PROBLEM TO WORK ON:
The records below are to be set down again exactly, with the pictures left out.

RECORDS SUPPLIED:
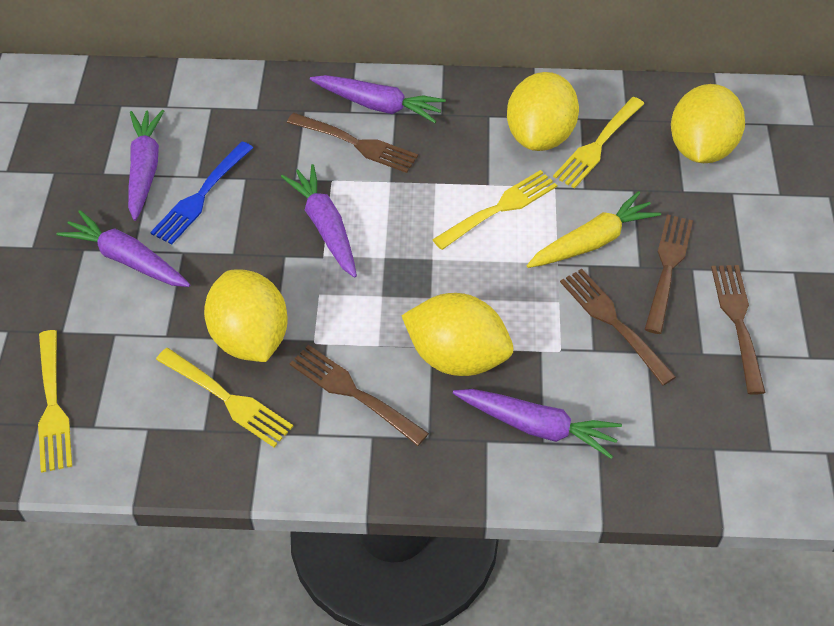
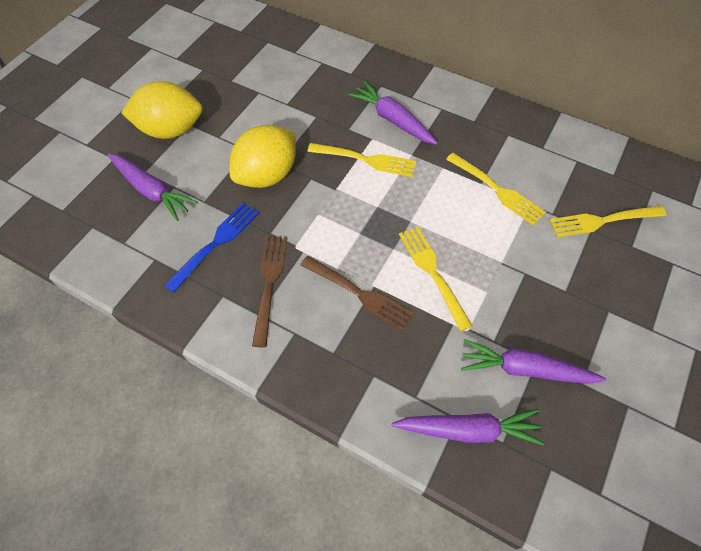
brown fork: 5 -> 2
purple carrot: 5 -> 4
yellow carrot: 1 -> 0
yellow lemon: 4 -> 2

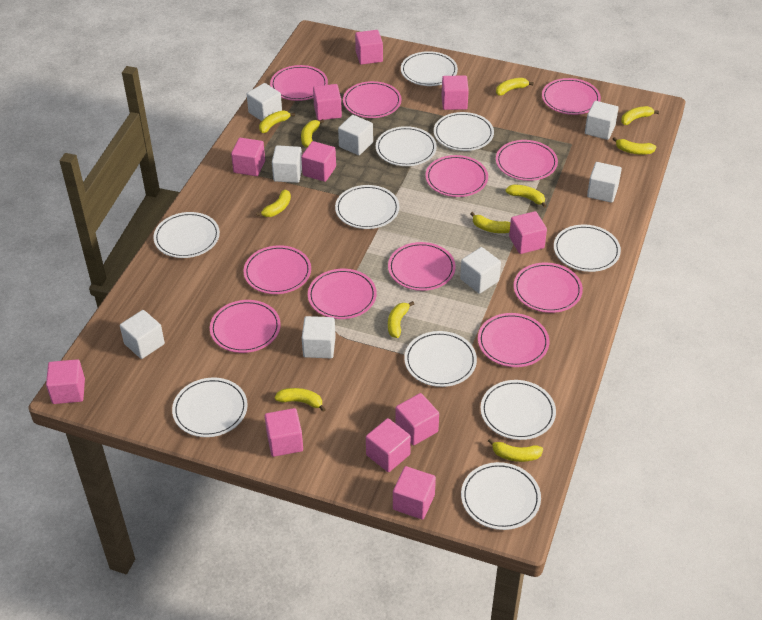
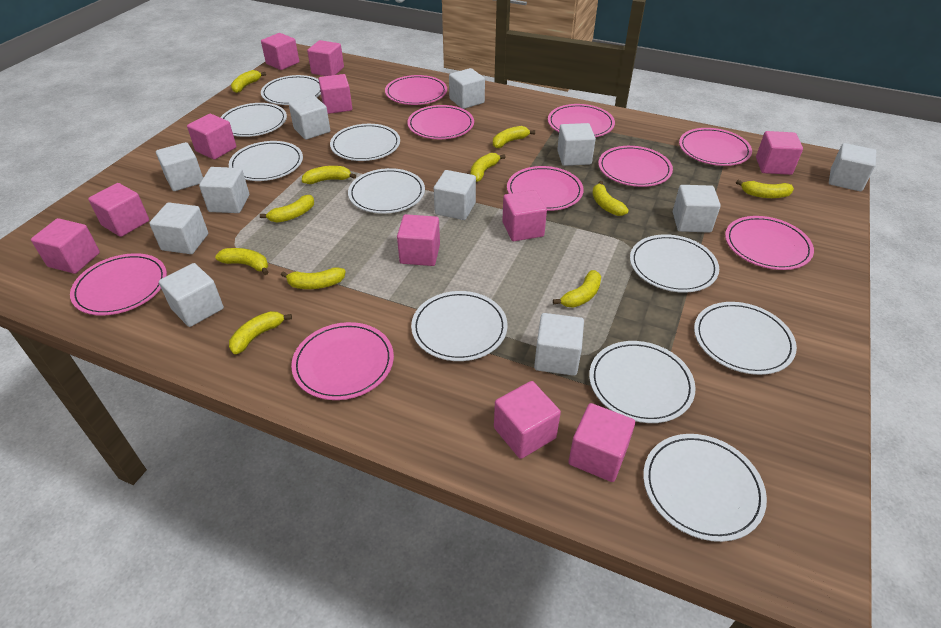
pink plate: 11 -> 9
white cube: 8 -> 11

ANSWER TO THE PROBLEM:
brown fork: 5 -> 2
purple carrot: 5 -> 4
yellow carrot: 1 -> 0
yellow lemon: 4 -> 2

pink plate: 11 -> 9
white cube: 8 -> 11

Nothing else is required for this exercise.